**What to do**
Copy every record verbatim. Leave the pictures out.

+---+

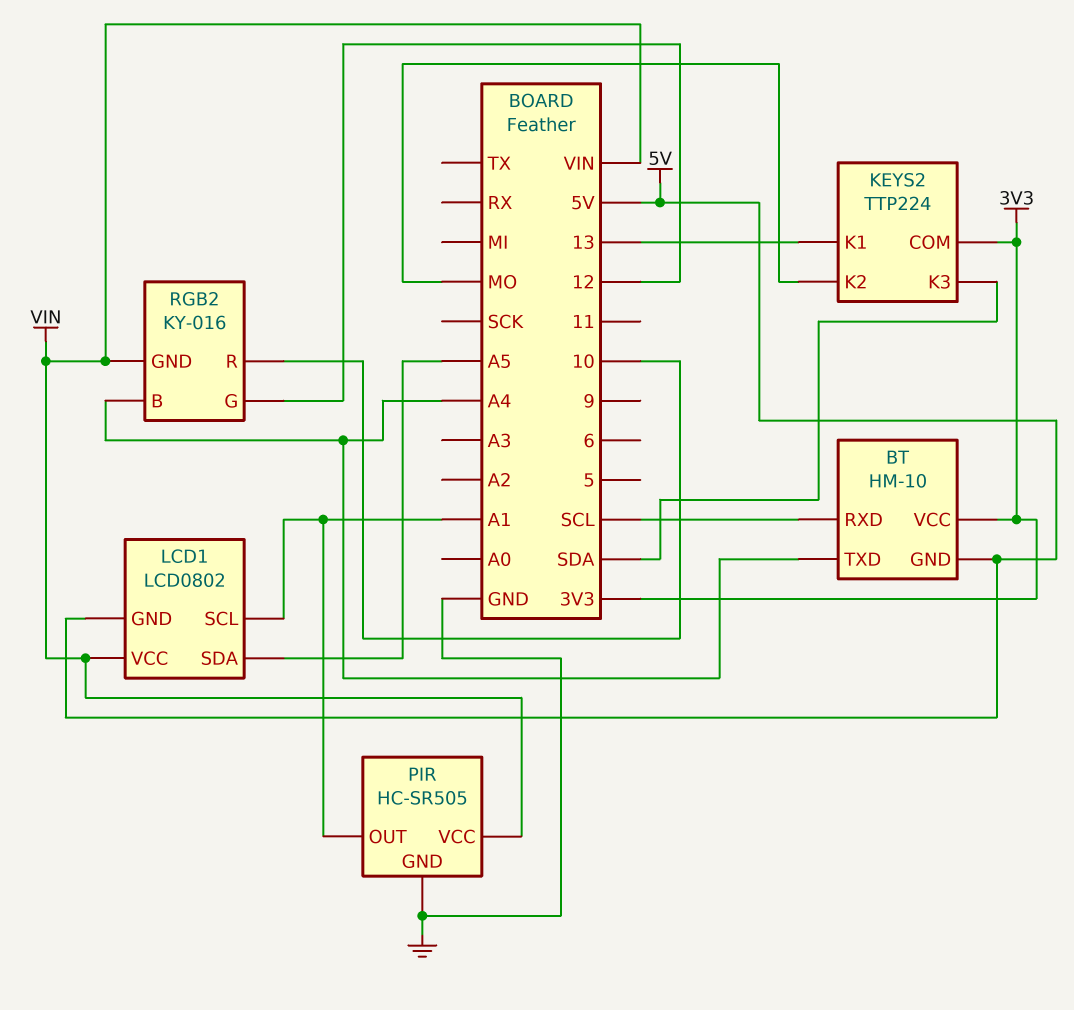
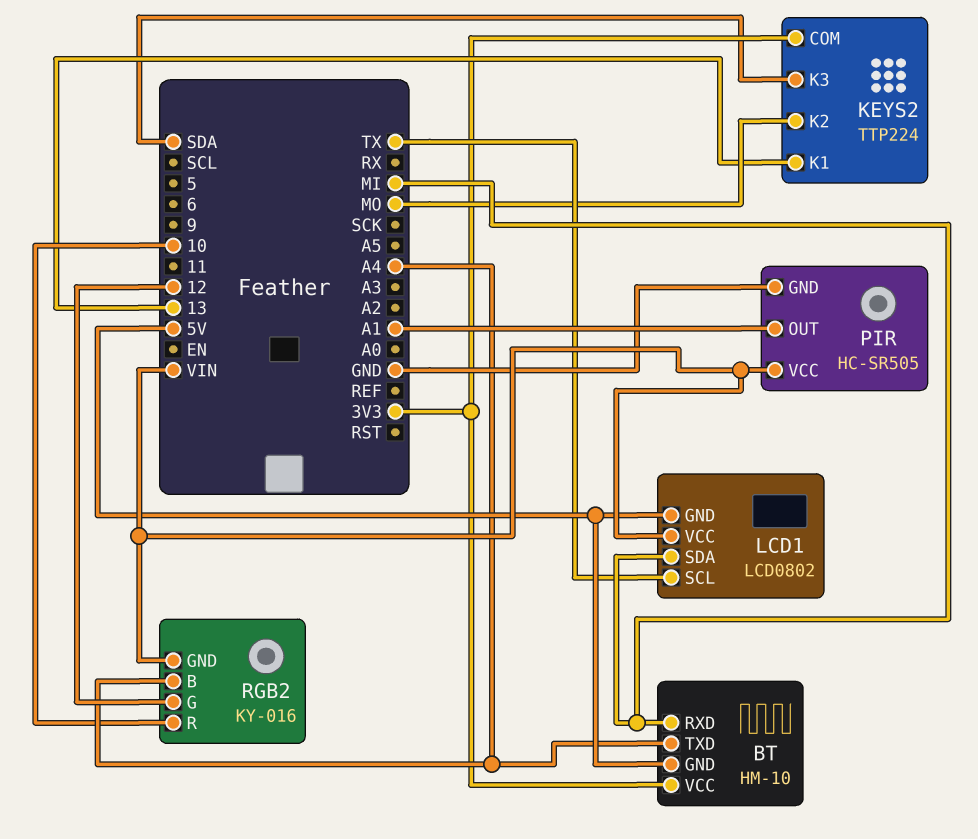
BT pin RXD: SCL -> MI
LCD1 pin SCL: A1 -> TX
LCD1 pin SDA: A5 -> MI

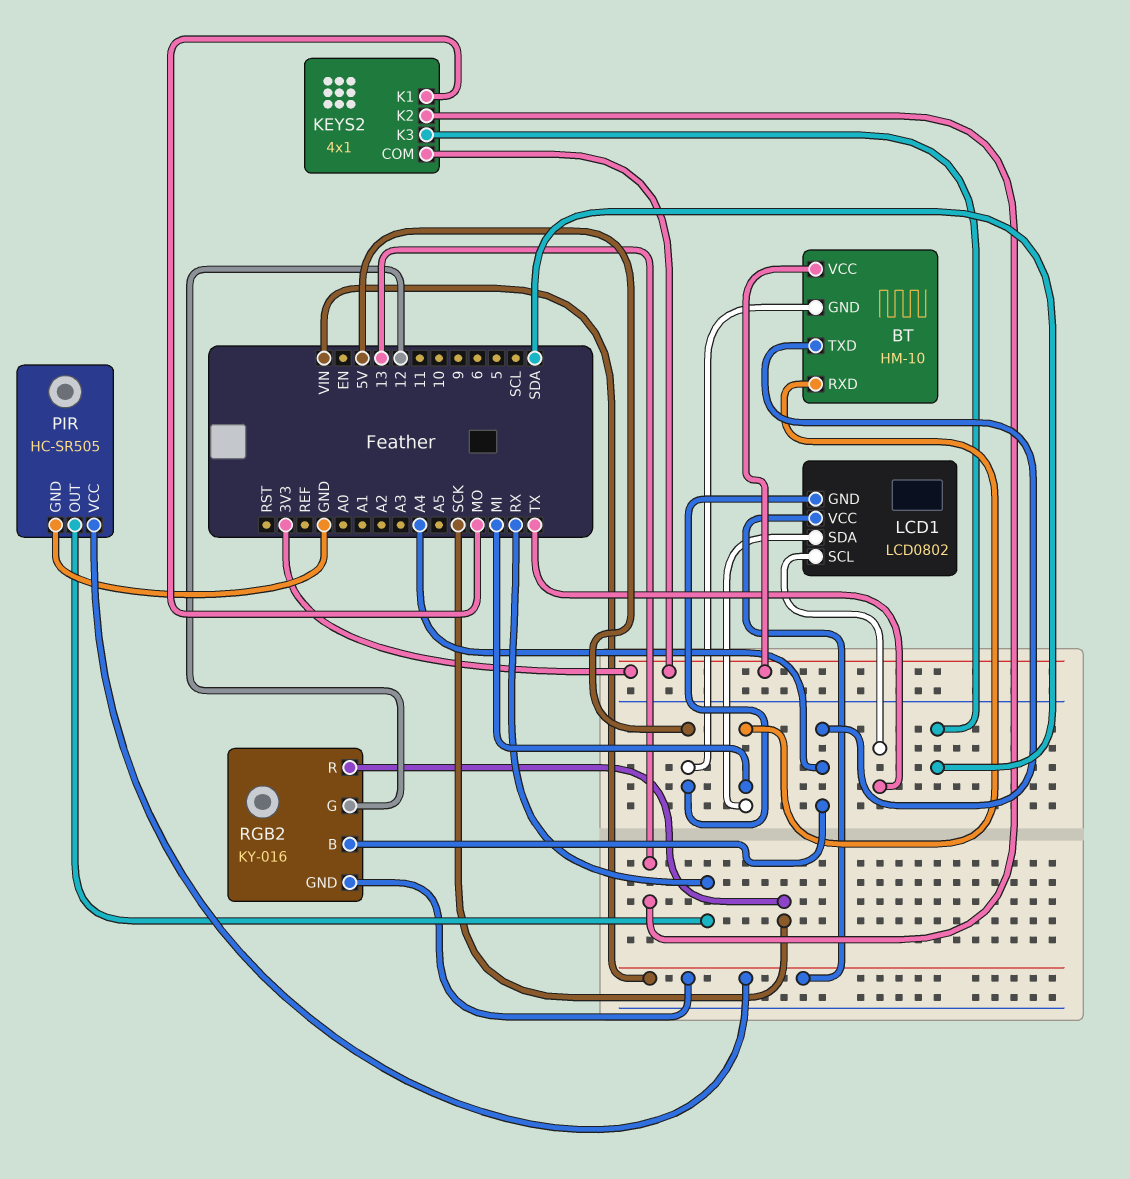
KEYS2: TTP224 -> 4x1
KEYS2 pin K1: 13 -> MO
KEYS2 pin K2: MO -> 13
PIR pin OUT: A1 -> RX
RGB2 pin R: 10 -> SCK

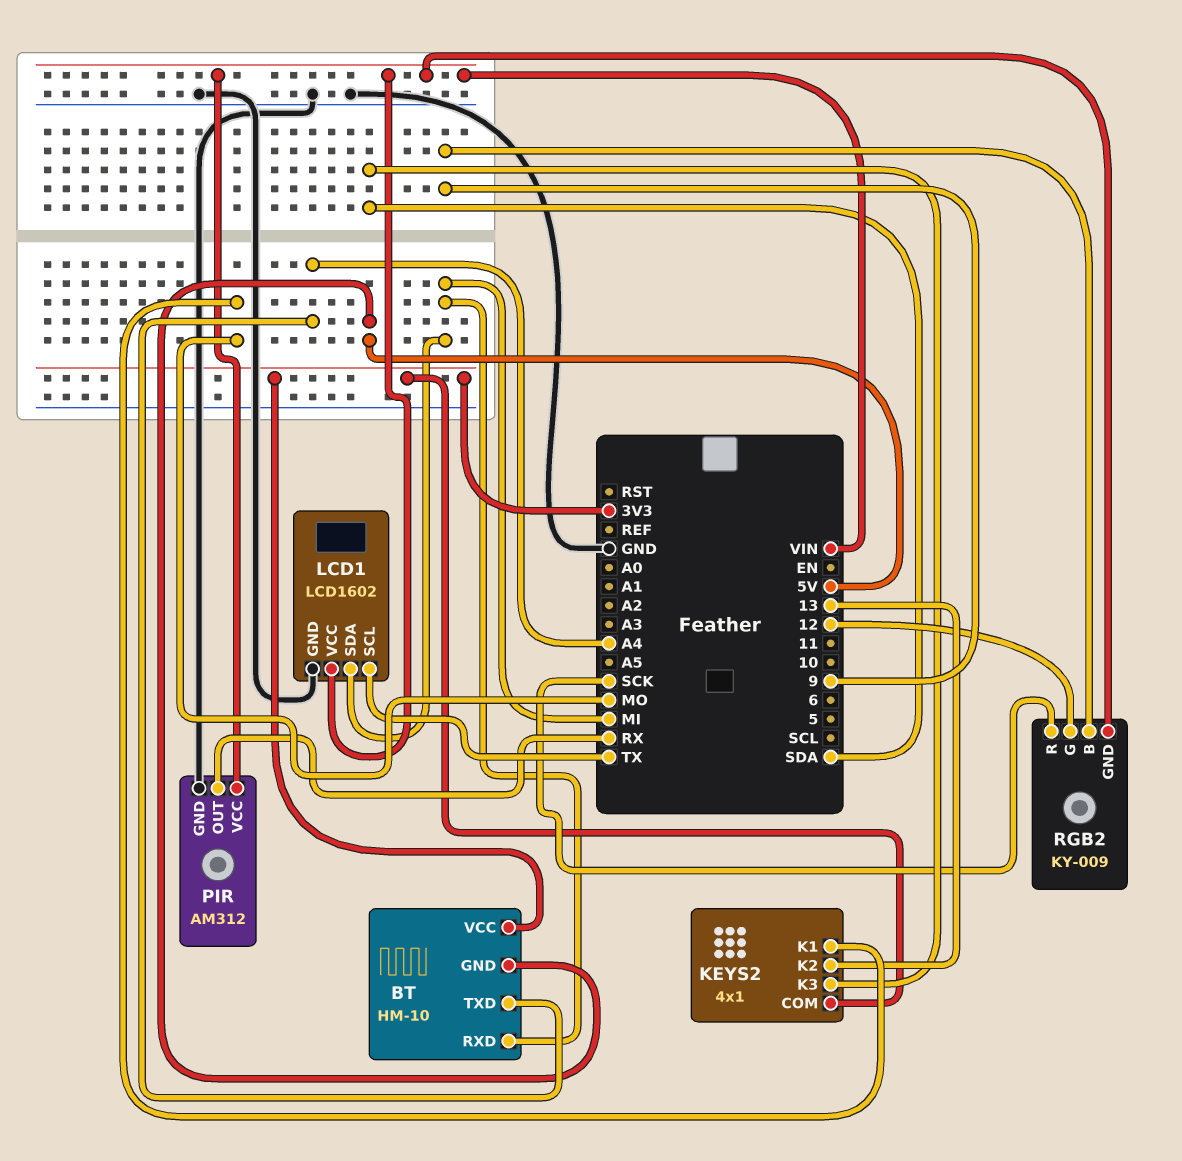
LCD1: LCD0802 -> LCD1602
LCD1 pin GND: 5V -> GND
PIR: HC-SR505 -> AM312
RGB2: KY-016 -> KY-009
RGB2 pin B: A4 -> 9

+---+

**Your response**
BT pin RXD: SCL -> MI
LCD1 pin SCL: A1 -> TX
LCD1 pin SDA: A5 -> MI

KEYS2: TTP224 -> 4x1
KEYS2 pin K1: 13 -> MO
KEYS2 pin K2: MO -> 13
PIR pin OUT: A1 -> RX
RGB2 pin R: 10 -> SCK

LCD1: LCD0802 -> LCD1602
LCD1 pin GND: 5V -> GND
PIR: HC-SR505 -> AM312
RGB2: KY-016 -> KY-009
RGB2 pin B: A4 -> 9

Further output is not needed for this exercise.